Task description: Note how many lines of the data below hold the word "glue", then give that number with no other text.

[Object state comparisons]
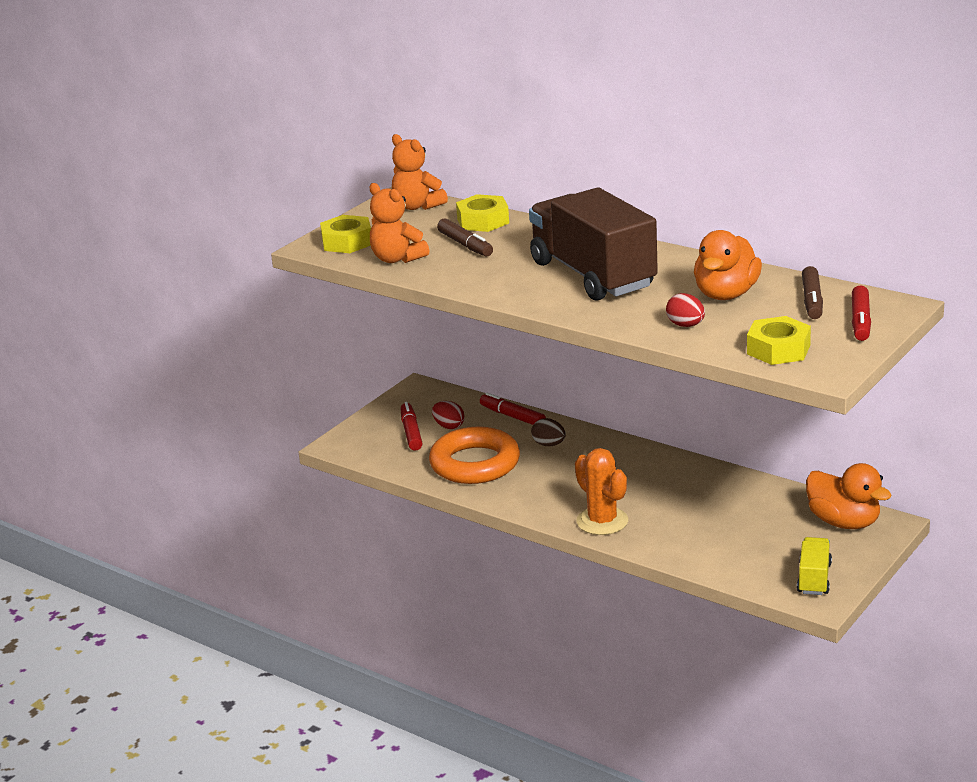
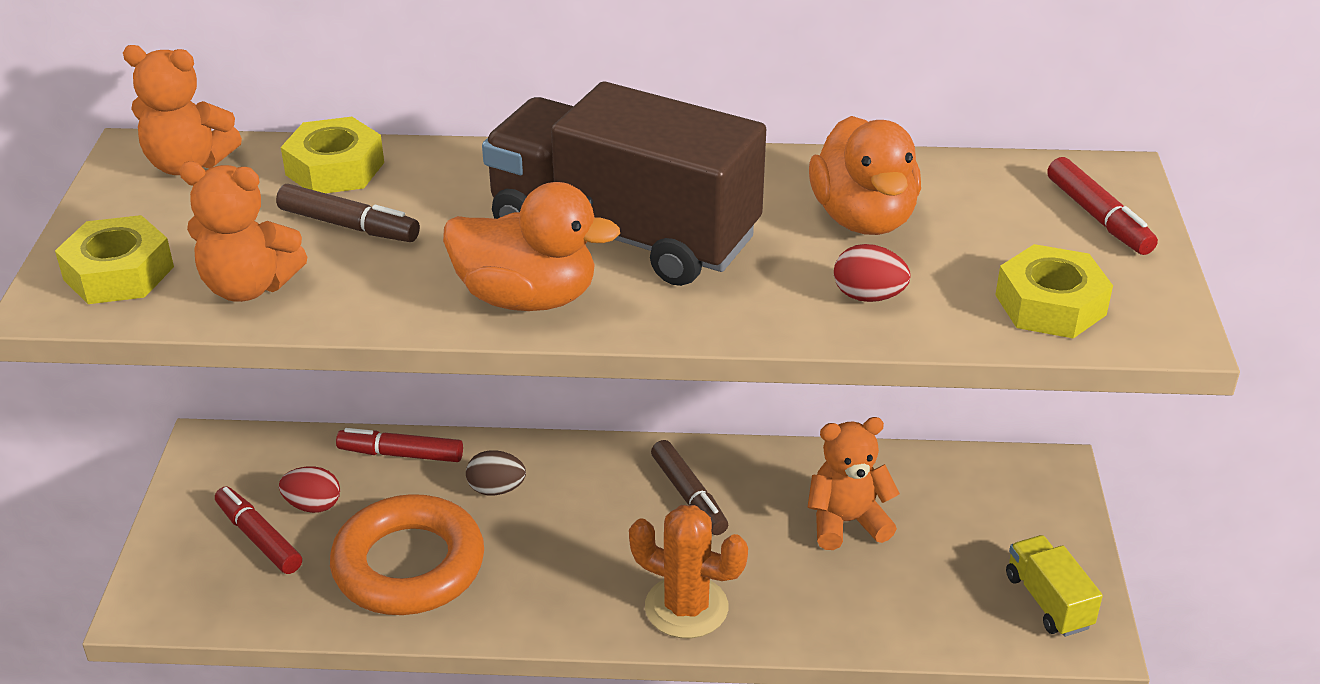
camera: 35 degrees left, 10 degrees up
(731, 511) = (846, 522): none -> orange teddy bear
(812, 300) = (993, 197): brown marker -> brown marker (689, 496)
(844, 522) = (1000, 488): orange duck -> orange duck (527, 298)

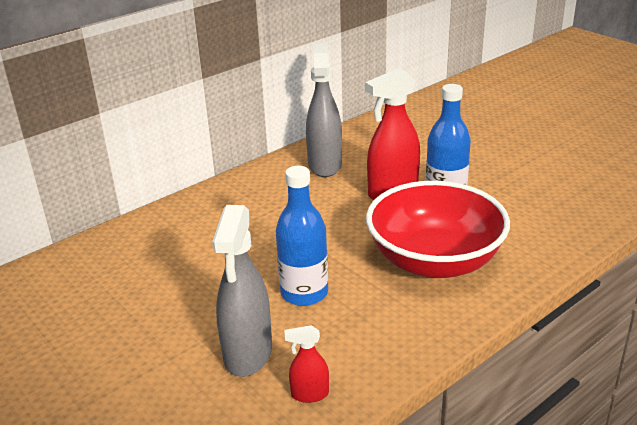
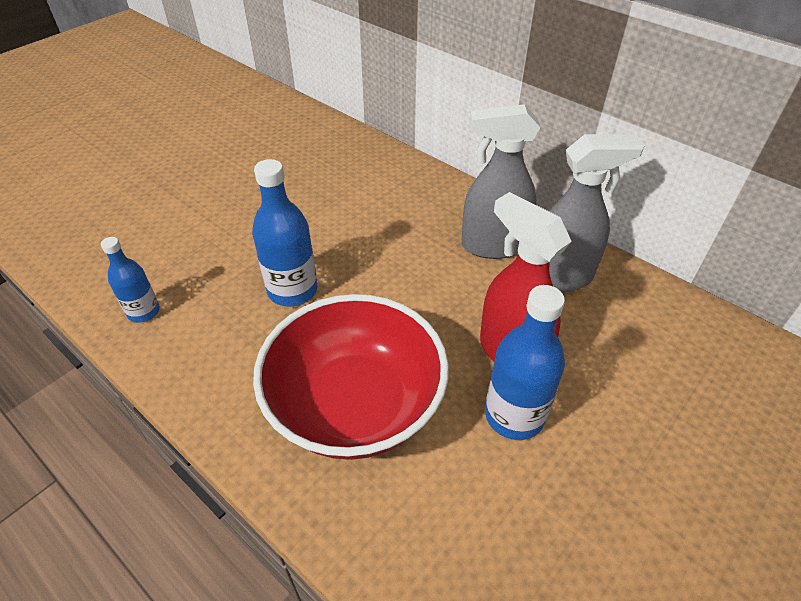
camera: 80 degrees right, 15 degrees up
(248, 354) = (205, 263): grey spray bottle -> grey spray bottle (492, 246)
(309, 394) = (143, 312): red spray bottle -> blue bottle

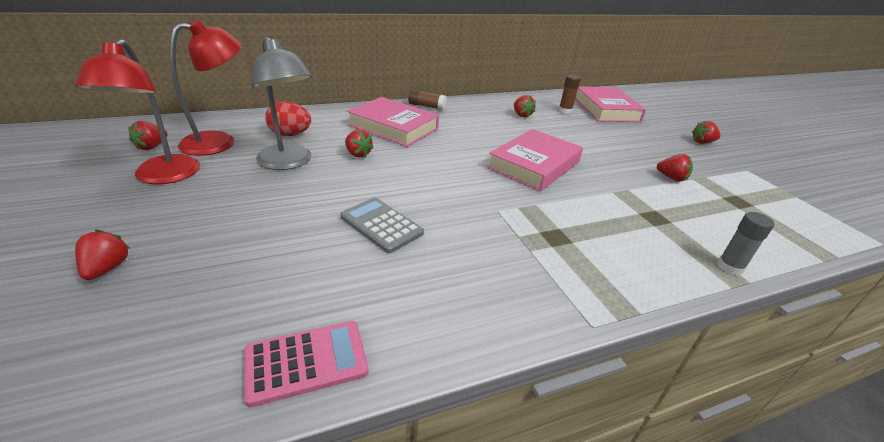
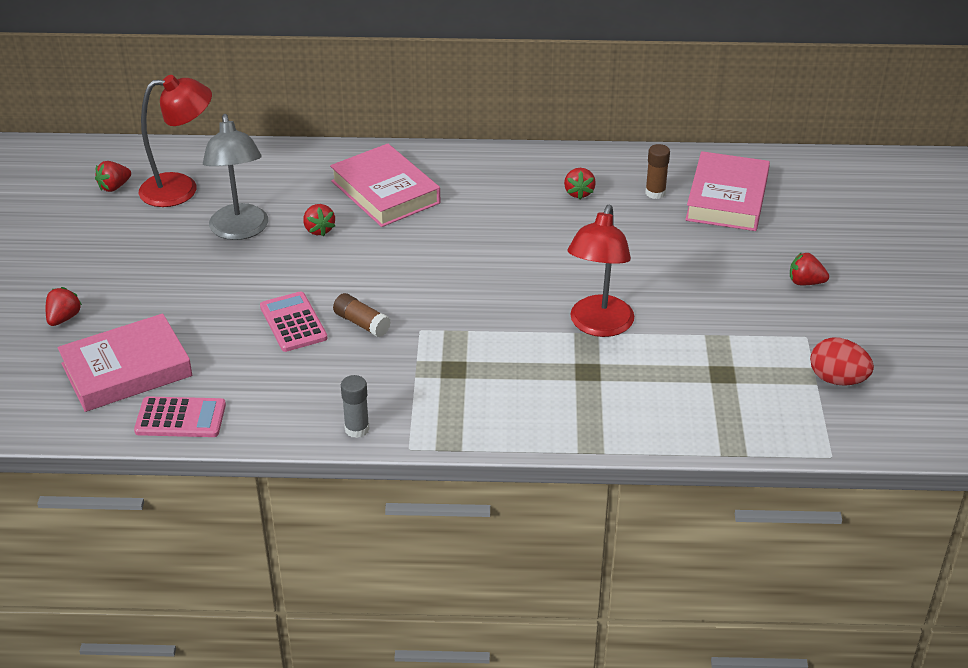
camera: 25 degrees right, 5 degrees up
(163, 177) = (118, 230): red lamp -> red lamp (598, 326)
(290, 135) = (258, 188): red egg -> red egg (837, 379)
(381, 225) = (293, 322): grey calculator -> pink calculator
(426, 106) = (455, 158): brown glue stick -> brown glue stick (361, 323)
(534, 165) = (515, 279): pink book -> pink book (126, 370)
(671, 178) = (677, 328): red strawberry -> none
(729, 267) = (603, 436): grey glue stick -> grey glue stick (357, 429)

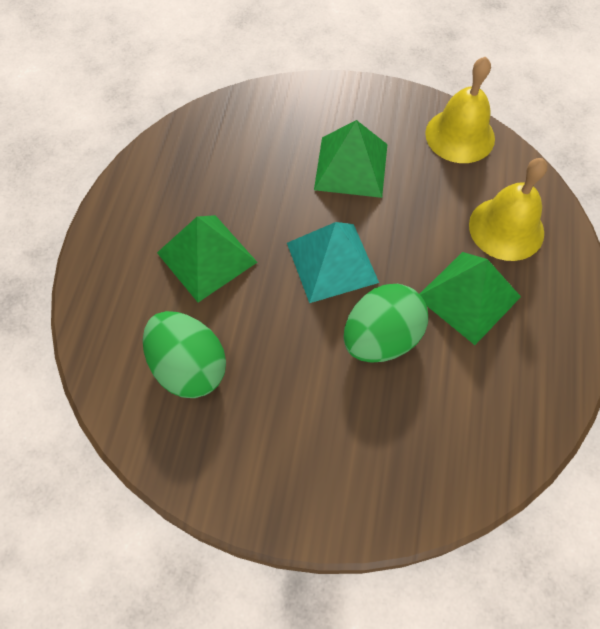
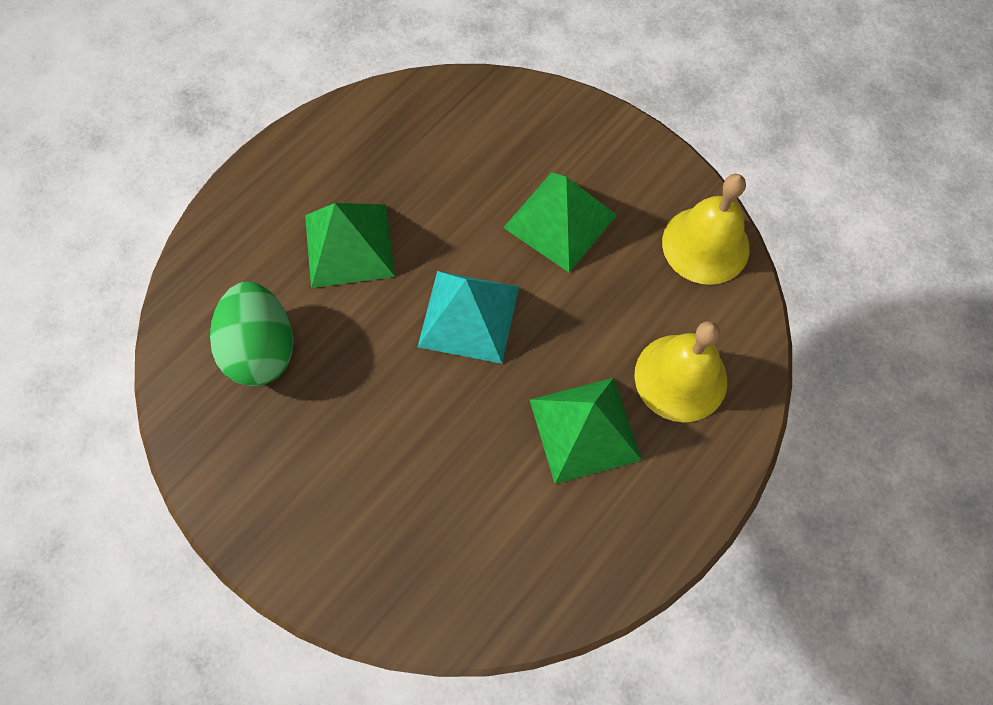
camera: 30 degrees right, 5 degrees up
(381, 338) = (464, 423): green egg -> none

Expected answer: 2